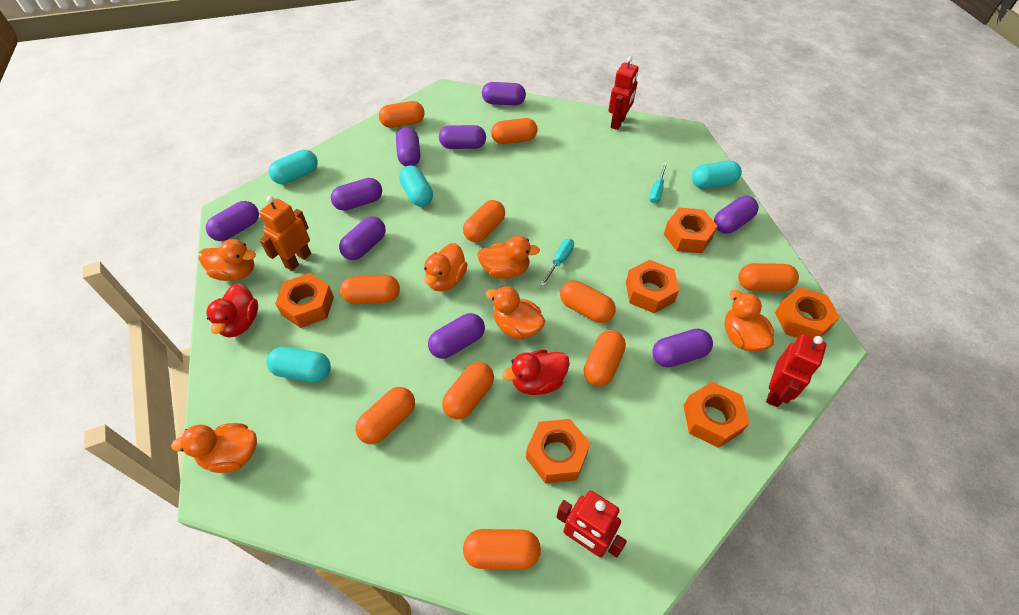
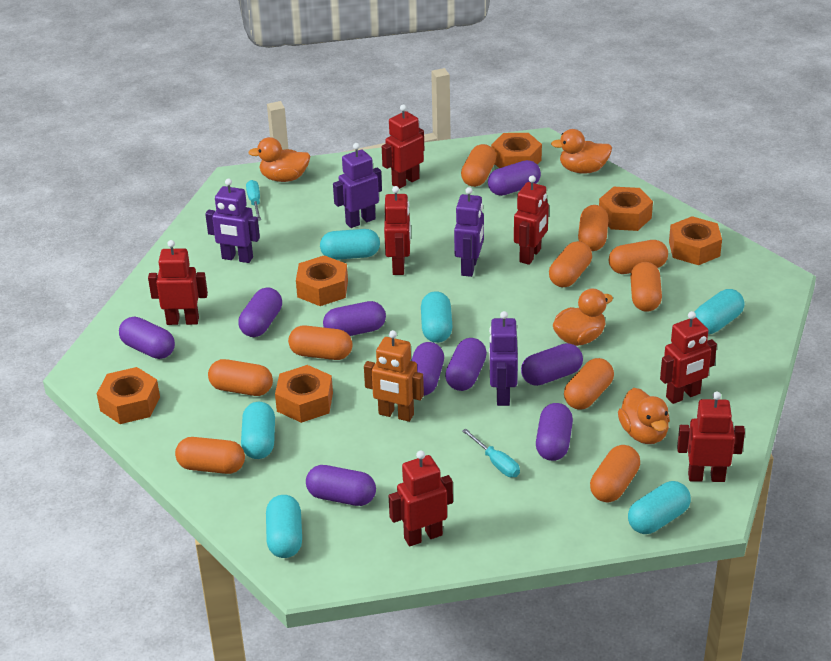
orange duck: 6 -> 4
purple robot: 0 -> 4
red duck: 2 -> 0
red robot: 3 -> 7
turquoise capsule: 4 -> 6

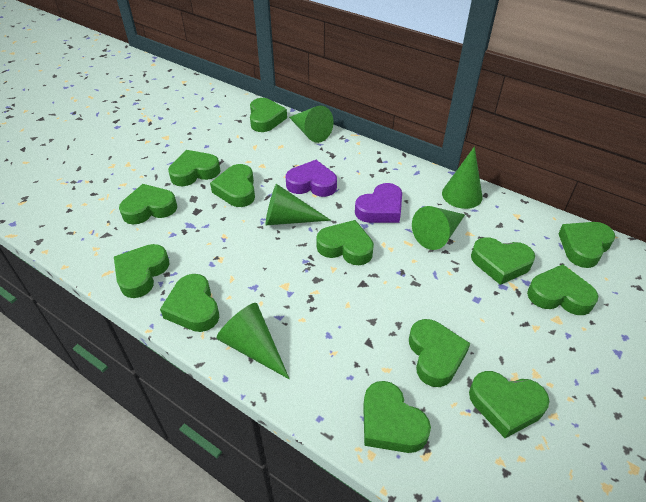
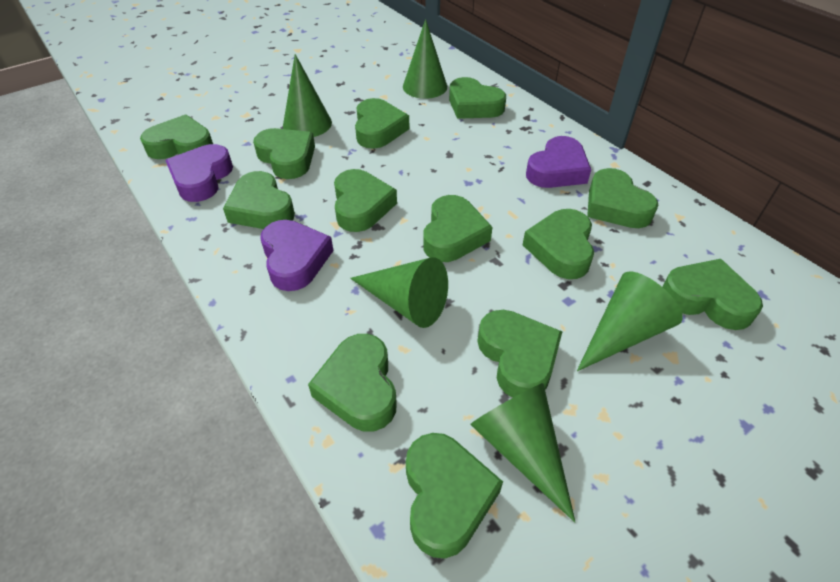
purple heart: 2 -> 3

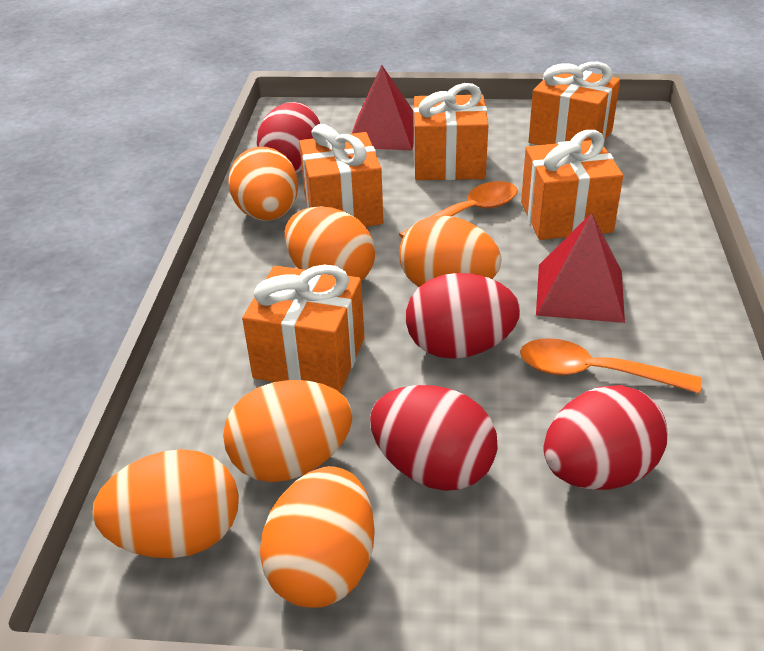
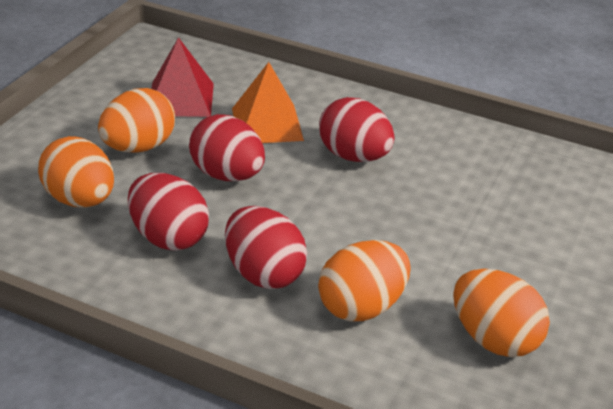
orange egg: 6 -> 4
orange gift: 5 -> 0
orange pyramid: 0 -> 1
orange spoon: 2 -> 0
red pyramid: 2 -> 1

##########

Copy out every line of the material above exactly, skipping the pictures.

→ **OUTPUT**:
orange duck: 6 -> 4
purple robot: 0 -> 4
red duck: 2 -> 0
red robot: 3 -> 7
turquoise capsule: 4 -> 6

purple heart: 2 -> 3

orange egg: 6 -> 4
orange gift: 5 -> 0
orange pyramid: 0 -> 1
orange spoon: 2 -> 0
red pyramid: 2 -> 1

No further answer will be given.